*** Material shown ***

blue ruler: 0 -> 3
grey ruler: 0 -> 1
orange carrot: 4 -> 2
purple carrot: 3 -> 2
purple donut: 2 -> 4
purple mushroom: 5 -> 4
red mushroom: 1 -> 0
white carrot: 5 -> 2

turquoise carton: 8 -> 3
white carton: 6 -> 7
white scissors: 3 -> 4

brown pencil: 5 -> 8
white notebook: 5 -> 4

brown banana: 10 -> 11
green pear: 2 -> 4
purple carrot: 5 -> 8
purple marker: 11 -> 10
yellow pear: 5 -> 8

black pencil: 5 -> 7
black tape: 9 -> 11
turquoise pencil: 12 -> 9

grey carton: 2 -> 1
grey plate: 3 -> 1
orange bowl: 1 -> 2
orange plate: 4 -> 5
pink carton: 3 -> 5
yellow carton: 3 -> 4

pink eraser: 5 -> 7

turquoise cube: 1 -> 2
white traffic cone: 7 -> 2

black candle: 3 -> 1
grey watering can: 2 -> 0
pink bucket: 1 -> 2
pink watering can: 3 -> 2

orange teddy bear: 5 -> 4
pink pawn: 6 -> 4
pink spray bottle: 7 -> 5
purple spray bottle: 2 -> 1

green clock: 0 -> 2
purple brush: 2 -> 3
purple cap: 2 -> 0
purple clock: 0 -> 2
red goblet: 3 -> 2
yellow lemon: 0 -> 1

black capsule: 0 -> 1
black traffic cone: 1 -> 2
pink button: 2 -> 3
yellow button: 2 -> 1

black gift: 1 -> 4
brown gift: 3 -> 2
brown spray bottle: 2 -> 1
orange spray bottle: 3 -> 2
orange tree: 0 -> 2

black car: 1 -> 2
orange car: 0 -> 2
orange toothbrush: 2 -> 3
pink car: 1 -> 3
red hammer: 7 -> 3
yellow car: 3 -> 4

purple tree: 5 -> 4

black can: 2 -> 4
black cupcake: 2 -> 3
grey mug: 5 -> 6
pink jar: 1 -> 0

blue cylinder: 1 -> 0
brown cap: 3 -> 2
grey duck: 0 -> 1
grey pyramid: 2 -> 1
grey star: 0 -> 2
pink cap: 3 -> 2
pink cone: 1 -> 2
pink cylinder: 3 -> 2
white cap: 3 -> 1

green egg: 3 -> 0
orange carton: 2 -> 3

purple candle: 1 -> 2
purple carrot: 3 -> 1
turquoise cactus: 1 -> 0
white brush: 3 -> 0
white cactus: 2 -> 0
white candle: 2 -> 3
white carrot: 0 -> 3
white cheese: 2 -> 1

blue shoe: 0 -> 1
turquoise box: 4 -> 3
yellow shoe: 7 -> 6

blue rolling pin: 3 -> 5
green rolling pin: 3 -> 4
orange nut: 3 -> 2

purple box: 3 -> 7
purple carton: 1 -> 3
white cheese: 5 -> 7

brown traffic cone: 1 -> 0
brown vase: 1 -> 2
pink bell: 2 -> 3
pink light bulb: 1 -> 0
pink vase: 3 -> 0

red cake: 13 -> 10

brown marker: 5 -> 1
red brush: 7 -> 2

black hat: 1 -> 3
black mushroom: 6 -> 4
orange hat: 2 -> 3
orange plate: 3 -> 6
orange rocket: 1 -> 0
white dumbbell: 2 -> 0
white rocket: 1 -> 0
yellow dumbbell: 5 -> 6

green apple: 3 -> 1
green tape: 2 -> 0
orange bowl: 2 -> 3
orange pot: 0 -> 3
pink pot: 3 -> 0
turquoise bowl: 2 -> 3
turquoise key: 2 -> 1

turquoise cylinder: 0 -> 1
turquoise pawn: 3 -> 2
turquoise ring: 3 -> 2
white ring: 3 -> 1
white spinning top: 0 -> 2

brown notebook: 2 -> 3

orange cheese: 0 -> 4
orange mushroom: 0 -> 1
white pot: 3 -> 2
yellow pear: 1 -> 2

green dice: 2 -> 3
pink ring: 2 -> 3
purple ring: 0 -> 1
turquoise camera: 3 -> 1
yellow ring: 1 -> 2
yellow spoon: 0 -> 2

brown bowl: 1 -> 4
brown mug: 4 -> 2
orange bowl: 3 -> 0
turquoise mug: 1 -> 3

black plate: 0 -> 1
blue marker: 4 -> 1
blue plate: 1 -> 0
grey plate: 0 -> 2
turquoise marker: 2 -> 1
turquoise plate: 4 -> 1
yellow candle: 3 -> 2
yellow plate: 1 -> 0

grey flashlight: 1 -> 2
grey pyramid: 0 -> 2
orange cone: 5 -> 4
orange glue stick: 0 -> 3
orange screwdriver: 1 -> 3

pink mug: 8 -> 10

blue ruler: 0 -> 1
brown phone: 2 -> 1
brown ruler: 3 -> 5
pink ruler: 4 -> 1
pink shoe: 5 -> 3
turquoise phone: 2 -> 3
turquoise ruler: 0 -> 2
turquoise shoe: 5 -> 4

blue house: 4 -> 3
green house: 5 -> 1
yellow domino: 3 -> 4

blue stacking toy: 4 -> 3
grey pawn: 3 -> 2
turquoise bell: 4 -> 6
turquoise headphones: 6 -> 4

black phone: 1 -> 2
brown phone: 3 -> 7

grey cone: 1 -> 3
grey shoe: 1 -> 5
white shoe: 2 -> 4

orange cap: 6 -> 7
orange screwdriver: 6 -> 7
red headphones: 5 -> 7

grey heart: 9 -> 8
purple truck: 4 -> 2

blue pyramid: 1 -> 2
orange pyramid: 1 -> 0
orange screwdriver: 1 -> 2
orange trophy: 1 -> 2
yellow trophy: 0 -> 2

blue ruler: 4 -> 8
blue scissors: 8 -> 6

***

Task goal
In the material above, transcribe exactly the lines beginning at the one with "yellow pear: 5 -> 8" and ending at the one with "turquoise bowl: 2 -> 3", both included.

The answer
yellow pear: 5 -> 8

black pencil: 5 -> 7
black tape: 9 -> 11
turquoise pencil: 12 -> 9

grey carton: 2 -> 1
grey plate: 3 -> 1
orange bowl: 1 -> 2
orange plate: 4 -> 5
pink carton: 3 -> 5
yellow carton: 3 -> 4

pink eraser: 5 -> 7

turquoise cube: 1 -> 2
white traffic cone: 7 -> 2

black candle: 3 -> 1
grey watering can: 2 -> 0
pink bucket: 1 -> 2
pink watering can: 3 -> 2

orange teddy bear: 5 -> 4
pink pawn: 6 -> 4
pink spray bottle: 7 -> 5
purple spray bottle: 2 -> 1

green clock: 0 -> 2
purple brush: 2 -> 3
purple cap: 2 -> 0
purple clock: 0 -> 2
red goblet: 3 -> 2
yellow lemon: 0 -> 1

black capsule: 0 -> 1
black traffic cone: 1 -> 2
pink button: 2 -> 3
yellow button: 2 -> 1

black gift: 1 -> 4
brown gift: 3 -> 2
brown spray bottle: 2 -> 1
orange spray bottle: 3 -> 2
orange tree: 0 -> 2

black car: 1 -> 2
orange car: 0 -> 2
orange toothbrush: 2 -> 3
pink car: 1 -> 3
red hammer: 7 -> 3
yellow car: 3 -> 4

purple tree: 5 -> 4

black can: 2 -> 4
black cupcake: 2 -> 3
grey mug: 5 -> 6
pink jar: 1 -> 0

blue cylinder: 1 -> 0
brown cap: 3 -> 2
grey duck: 0 -> 1
grey pyramid: 2 -> 1
grey star: 0 -> 2
pink cap: 3 -> 2
pink cone: 1 -> 2
pink cylinder: 3 -> 2
white cap: 3 -> 1

green egg: 3 -> 0
orange carton: 2 -> 3

purple candle: 1 -> 2
purple carrot: 3 -> 1
turquoise cactus: 1 -> 0
white brush: 3 -> 0
white cactus: 2 -> 0
white candle: 2 -> 3
white carrot: 0 -> 3
white cheese: 2 -> 1

blue shoe: 0 -> 1
turquoise box: 4 -> 3
yellow shoe: 7 -> 6

blue rolling pin: 3 -> 5
green rolling pin: 3 -> 4
orange nut: 3 -> 2

purple box: 3 -> 7
purple carton: 1 -> 3
white cheese: 5 -> 7

brown traffic cone: 1 -> 0
brown vase: 1 -> 2
pink bell: 2 -> 3
pink light bulb: 1 -> 0
pink vase: 3 -> 0

red cake: 13 -> 10

brown marker: 5 -> 1
red brush: 7 -> 2

black hat: 1 -> 3
black mushroom: 6 -> 4
orange hat: 2 -> 3
orange plate: 3 -> 6
orange rocket: 1 -> 0
white dumbbell: 2 -> 0
white rocket: 1 -> 0
yellow dumbbell: 5 -> 6

green apple: 3 -> 1
green tape: 2 -> 0
orange bowl: 2 -> 3
orange pot: 0 -> 3
pink pot: 3 -> 0
turquoise bowl: 2 -> 3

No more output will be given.